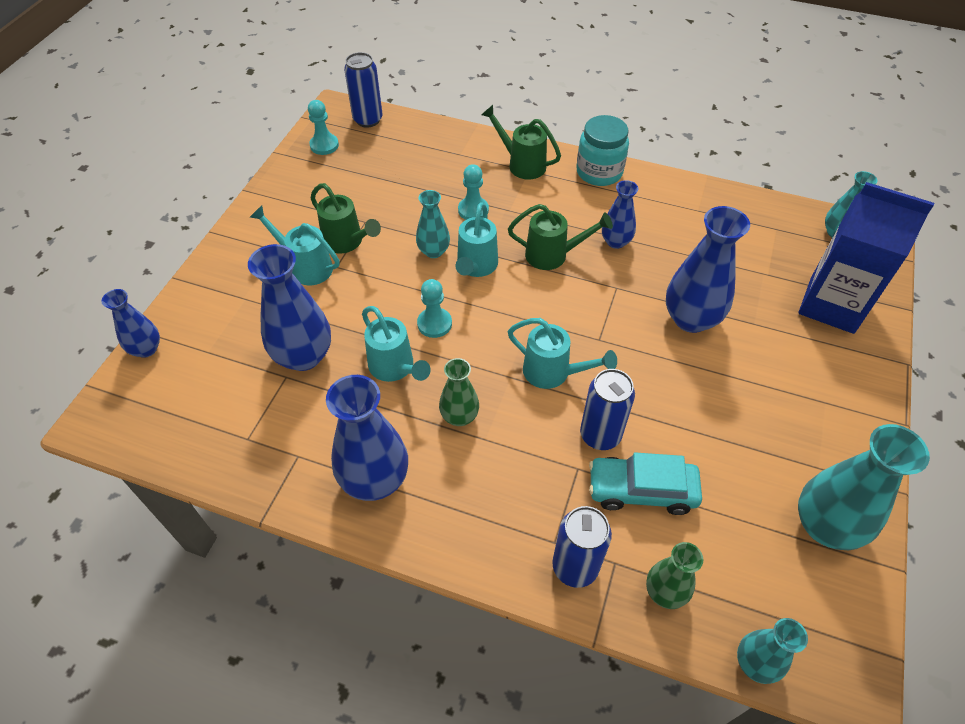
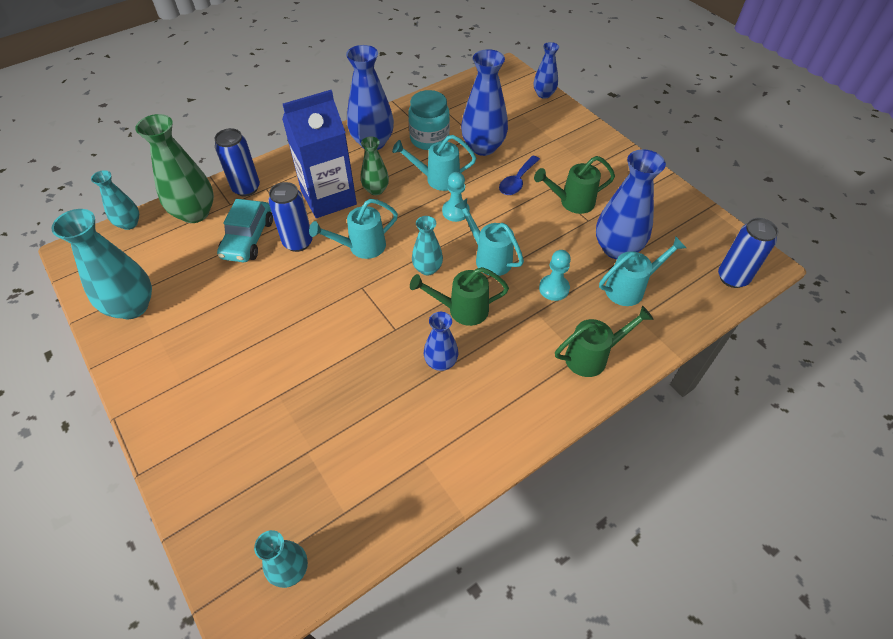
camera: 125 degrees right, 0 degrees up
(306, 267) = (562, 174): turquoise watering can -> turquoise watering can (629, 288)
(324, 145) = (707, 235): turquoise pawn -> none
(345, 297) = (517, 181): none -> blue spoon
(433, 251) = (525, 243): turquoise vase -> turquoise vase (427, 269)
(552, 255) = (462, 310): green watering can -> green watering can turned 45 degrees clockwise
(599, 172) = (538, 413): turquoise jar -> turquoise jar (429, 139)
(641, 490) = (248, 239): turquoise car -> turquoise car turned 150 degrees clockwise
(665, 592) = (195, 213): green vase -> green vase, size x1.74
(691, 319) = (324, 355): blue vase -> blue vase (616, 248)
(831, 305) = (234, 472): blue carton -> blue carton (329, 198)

####

## Exercise details
Find where "(641, 490) = (248, 239): turquoise" occurs in the data, and please write out that line through the last line exactly, with nothing else.

## Completed task
(641, 490) = (248, 239): turquoise car -> turquoise car turned 150 degrees clockwise
(665, 592) = (195, 213): green vase -> green vase, size x1.74
(691, 319) = (324, 355): blue vase -> blue vase (616, 248)
(831, 305) = (234, 472): blue carton -> blue carton (329, 198)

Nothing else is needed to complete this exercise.